## ACTIVITY
Every line containing "tile" should be identified and copied from the data below.

## DATASET RECORDS
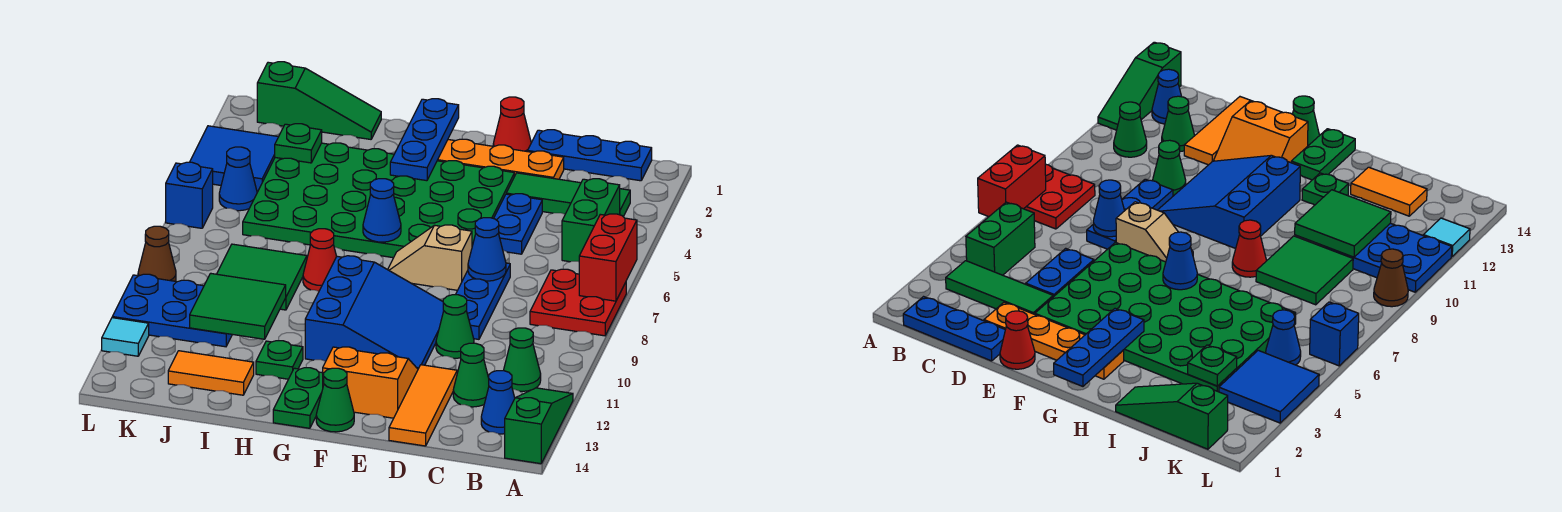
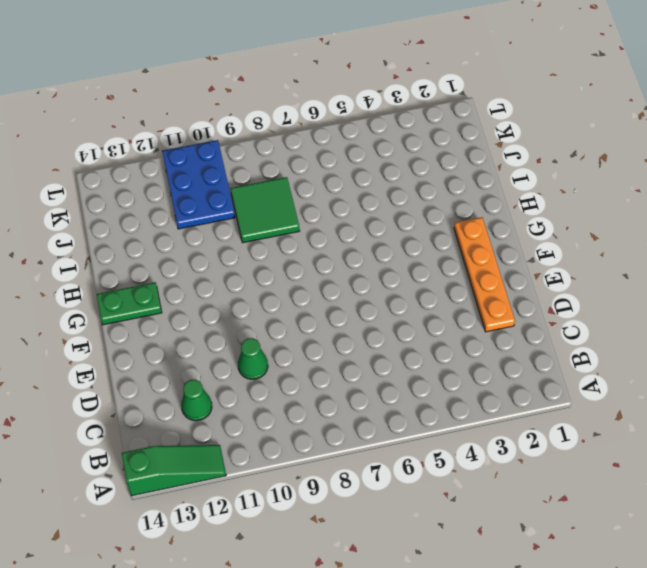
none -> red plate A7:B8 level 1
none -> blue plate B1:D1 level 1
none -> green tile B3:D3 level 1
none -> green brick B4:B5 level 1

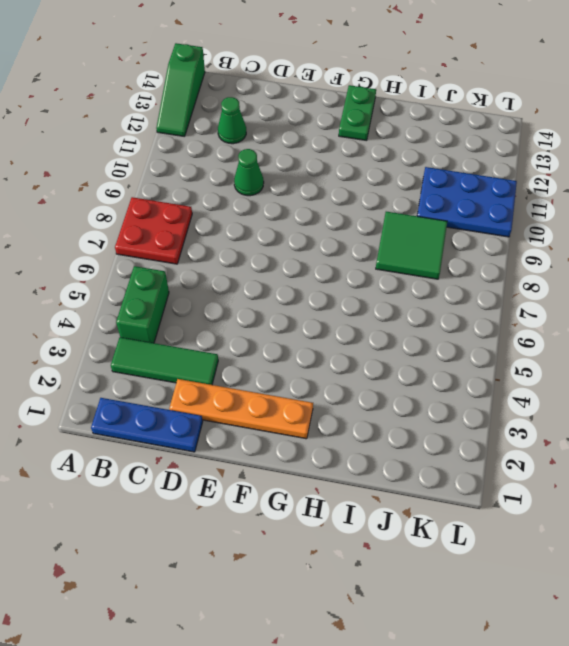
none -> green cone B11 level 1
none -> blue cone B13 level 1
none -> blue plate D4:D5 level 1
none -> blue plate D7:D9 level 1

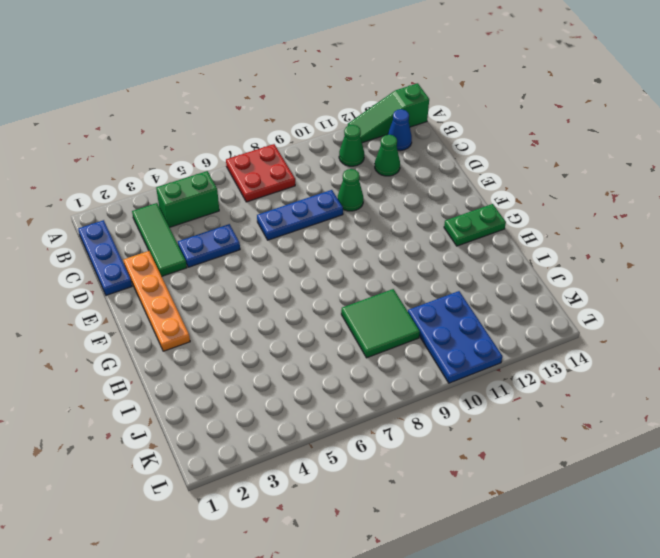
none -> orange tile D12:D14 level 1
none -> red cone E1 level 1
none -> green plate E3:J6 level 1
none -> tan slope E7:F7 level 1 top E

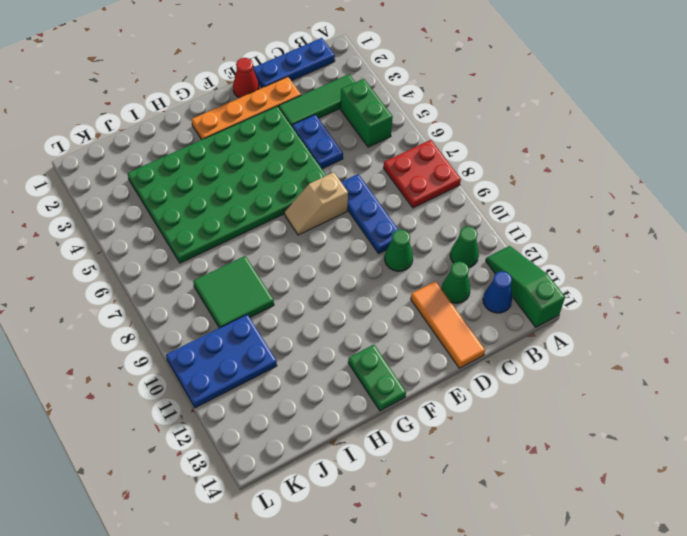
none -> blue slope E9:G11 level 1 top G
none -> orange slope E12:F13 level 1 top 13
none -> green cone F14 level 1
none -> red cone H8 level 1

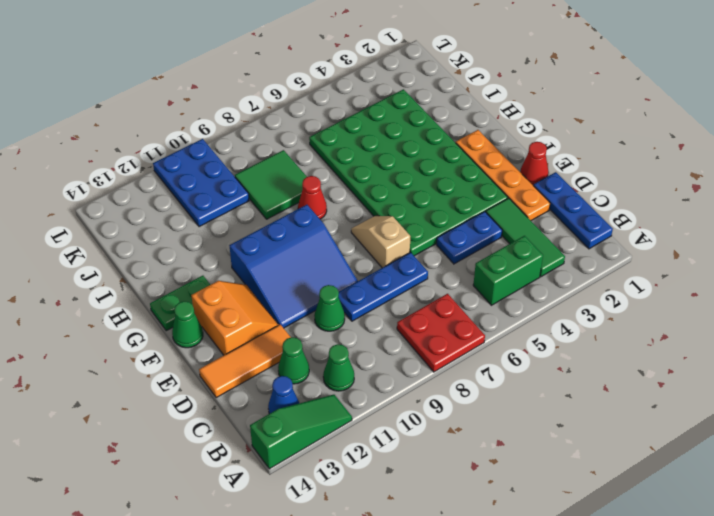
none -> green plate H12 level 1
none -> green slope I1:K1 level 1 top K
none -> orange tile I13:J13 level 1
none -> blue tile K3:L4 level 1

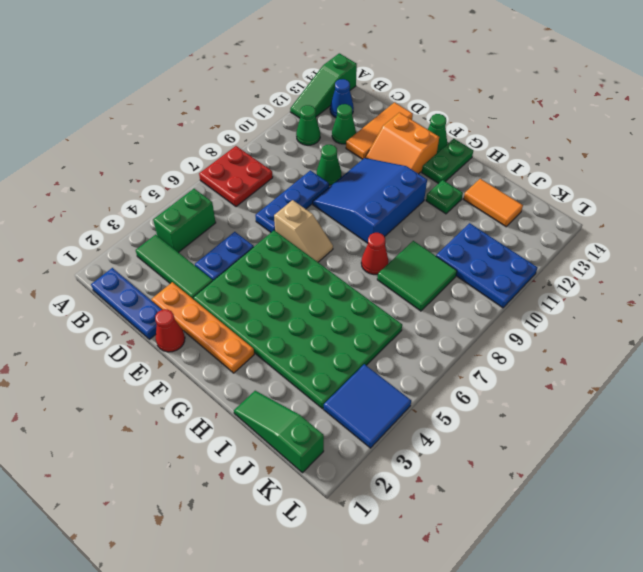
none -> blue cone K5 level 1
none -> blue brick L6 level 1
none -> brown cone L9 level 1
none -> cyan tile L12 level 1

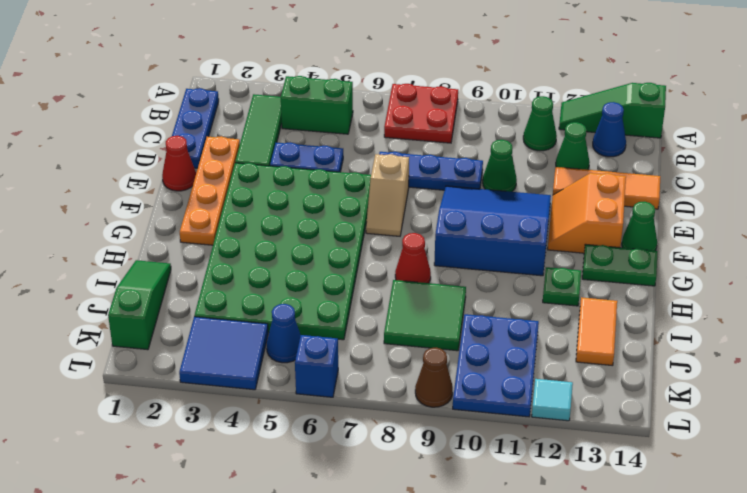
none -> red brick A6:A7 level 2
none -> blue cone D7 level 2
none -> blue plate G1:G3 level 2
none -> blue cone G6 level 2

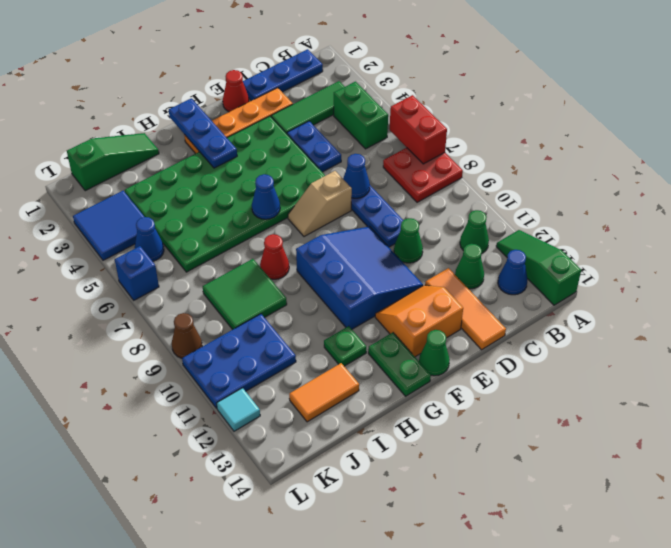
none -> green tile I10:J11 level 2
none -> green plate J3 level 2

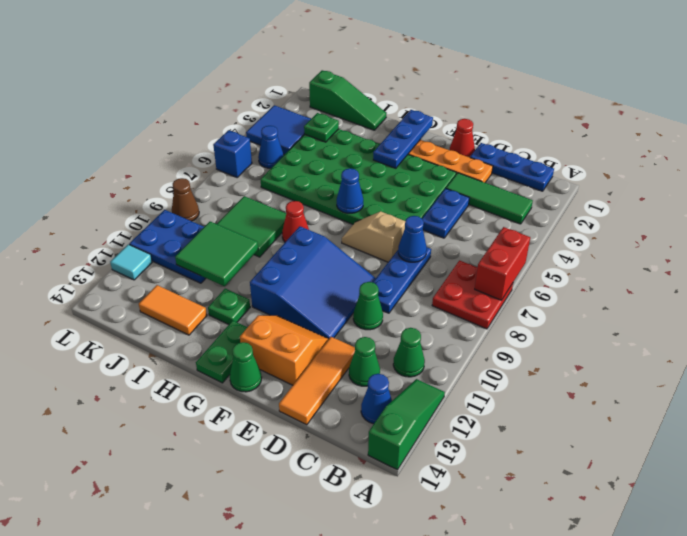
none -> green brick B4:B5 level 1

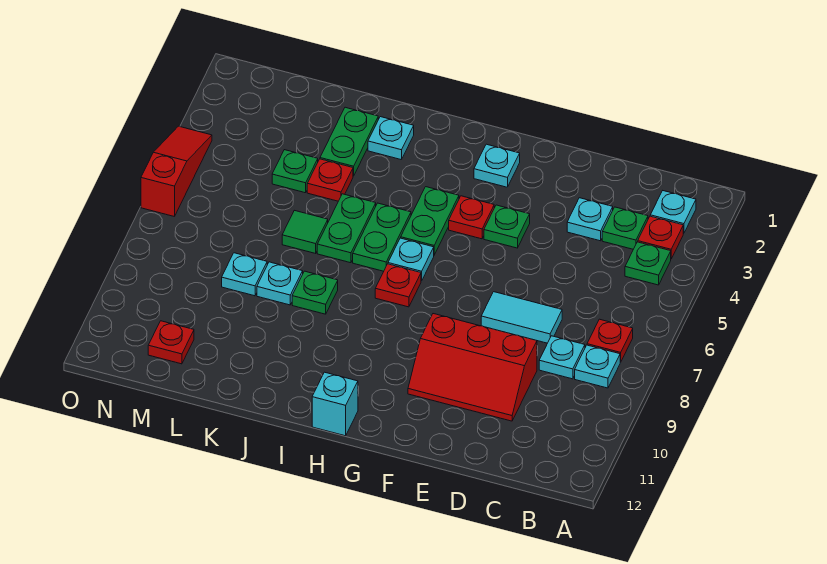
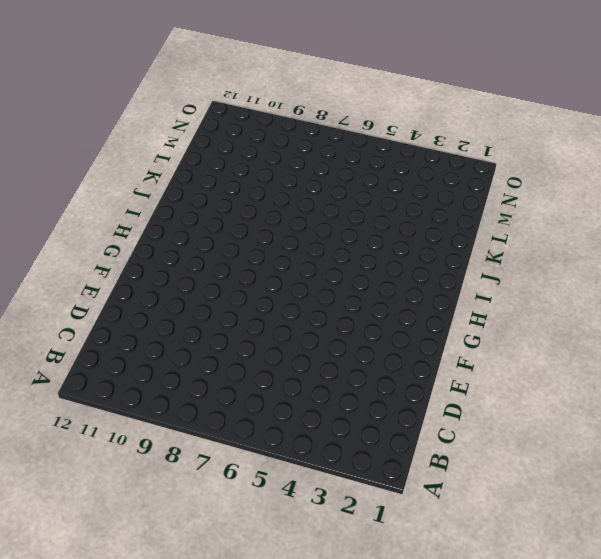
none -> cyan plate B2 level 1
none -> red plate B3 level 1
none -> green plate B4 level 1

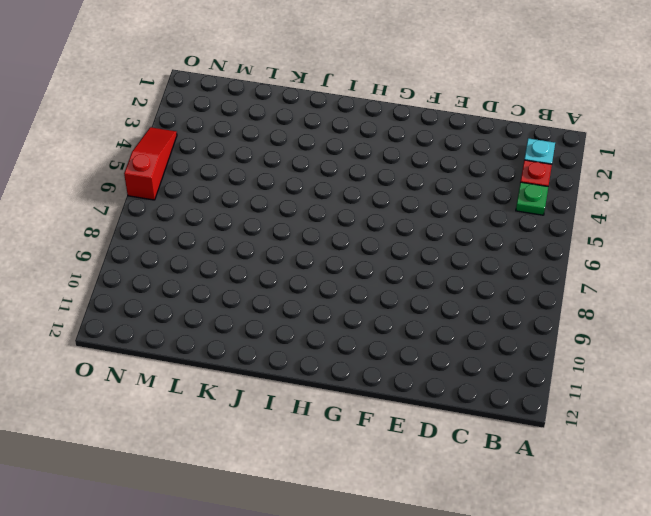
none -> red plate B7 level 1
none -> cyan plate B8 level 1
none -> green plate C3 level 1

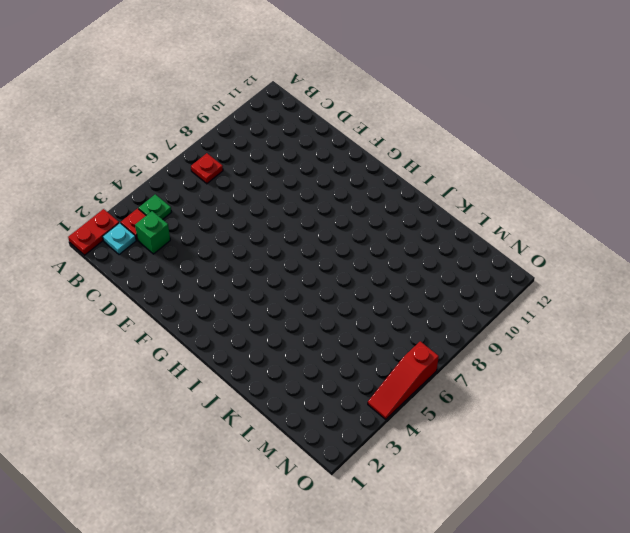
red plate A1:A2 level 1 -> none
green brick C3 level 1 -> green plate C3 level 1
none -> cyan plate B8 level 1
none -> cyan plate C8 level 1
none -> cyan plate D3 level 1

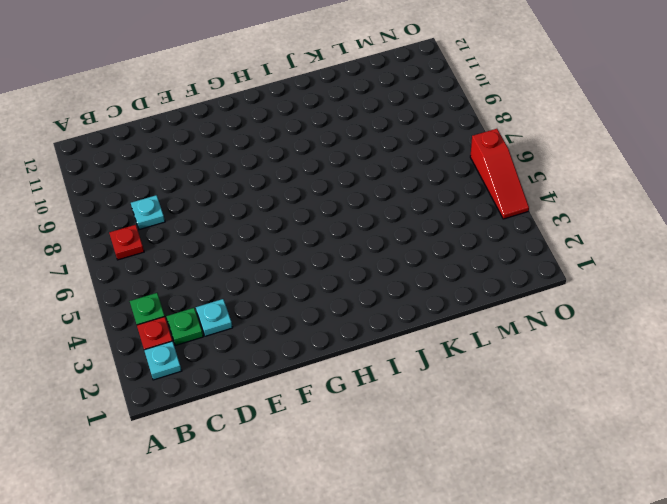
none -> cyan plate B8 level 1
none -> cyan tile D7:E7 level 1
none -> red slope D9:F10 level 1 top 9

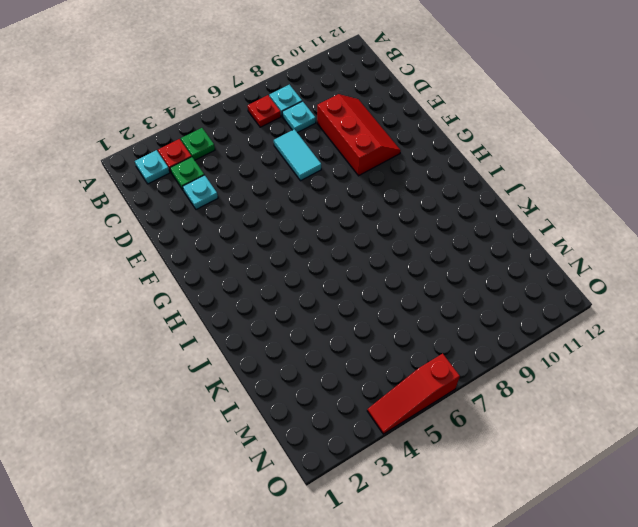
none -> green plate F4 level 1
none -> cyan plate G2 level 1
none -> red plate G4 level 1

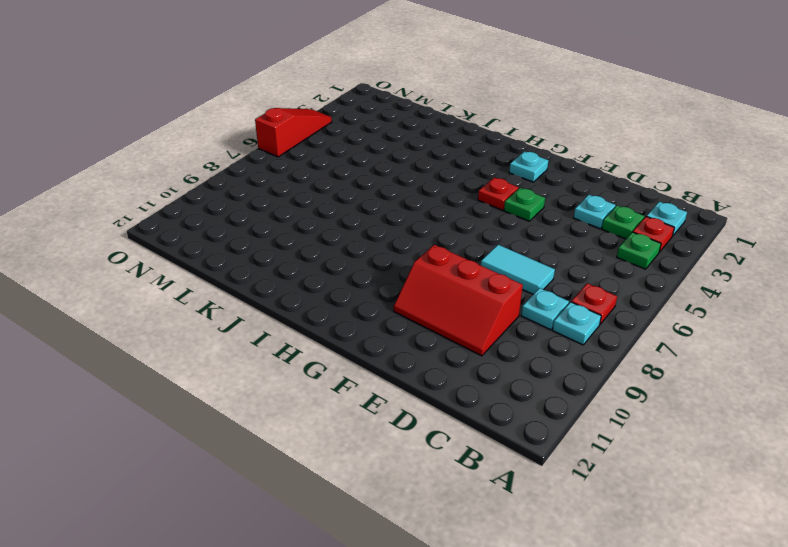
none -> green plate H4:H5 level 1
none -> cyan plate H6 level 1
none -> red plate H7 level 1

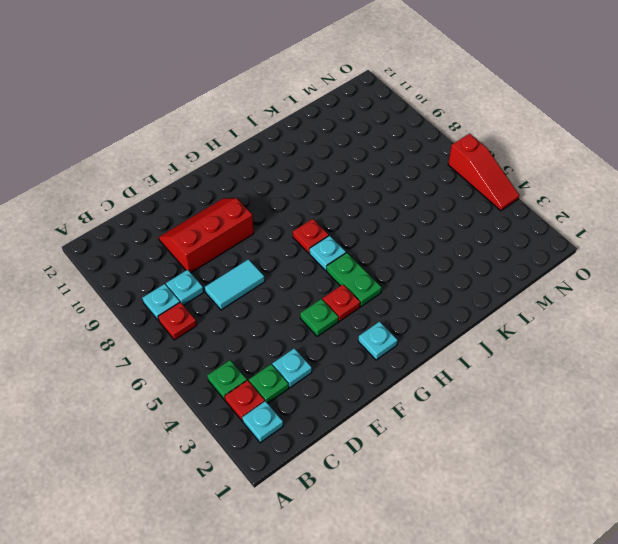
none -> cyan brick H12 level 1
none -> green plate I5:I6 level 1
none -> cyan plate J2 level 1

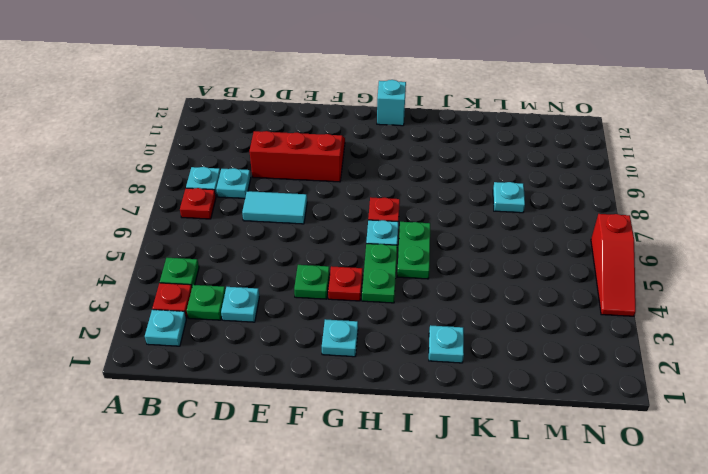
none -> green plate J5:J6 level 1
none -> green plate J8 level 1
none -> green plate K2:K3 level 1

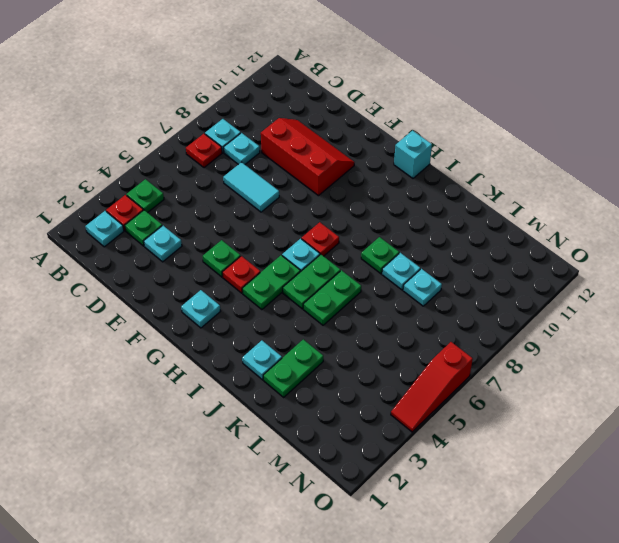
none -> red plate K4 level 1
none -> green tile K6 level 1
none -> green plate L4 level 1

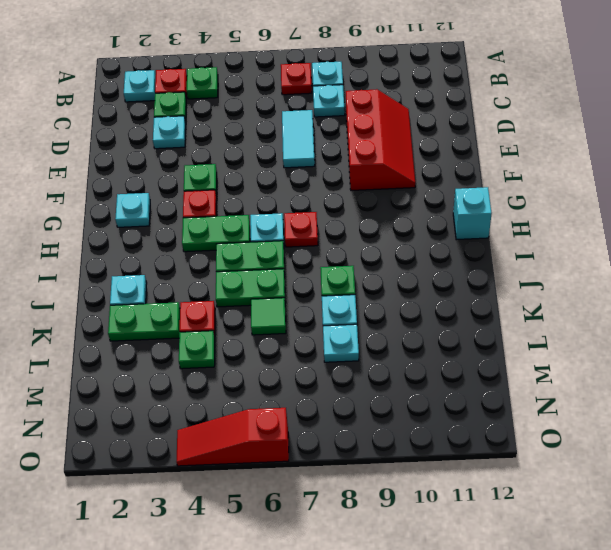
none -> red plate M11 level 1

## SOLUTION
none -> green tile B3:D3 level 1
none -> orange tile D12:D14 level 1
none -> orange tile I13:J13 level 1
none -> blue tile K3:L4 level 1
none -> cyan tile L12 level 1
none -> green tile I10:J11 level 2
none -> cyan tile D7:E7 level 1
none -> green tile K6 level 1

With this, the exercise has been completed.